ASSIGNMENT —
Scan the listing below and copy every line holding "none".

------------------------------

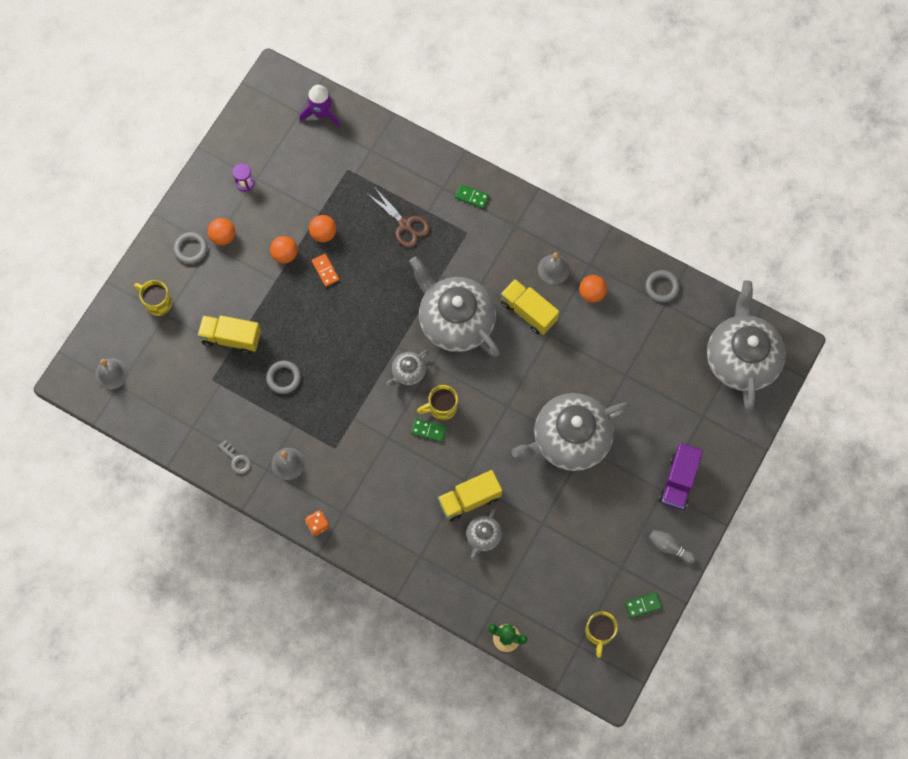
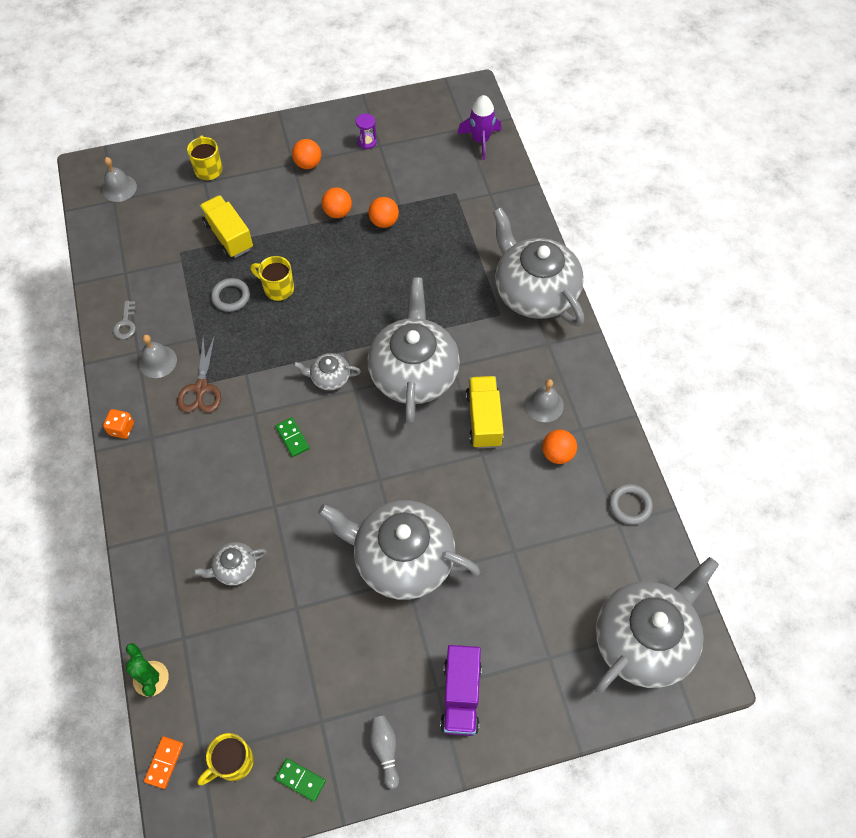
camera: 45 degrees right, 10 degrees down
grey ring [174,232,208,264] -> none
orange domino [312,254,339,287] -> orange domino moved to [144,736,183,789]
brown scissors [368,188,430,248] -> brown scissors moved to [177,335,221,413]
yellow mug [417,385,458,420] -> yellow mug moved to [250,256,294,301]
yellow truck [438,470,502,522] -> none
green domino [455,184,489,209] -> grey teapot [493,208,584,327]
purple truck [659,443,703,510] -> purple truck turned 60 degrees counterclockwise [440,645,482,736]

------------------------------

PROBLEM SOLUTION —
grey ring [174,232,208,264] -> none
yellow truck [438,470,502,522] -> none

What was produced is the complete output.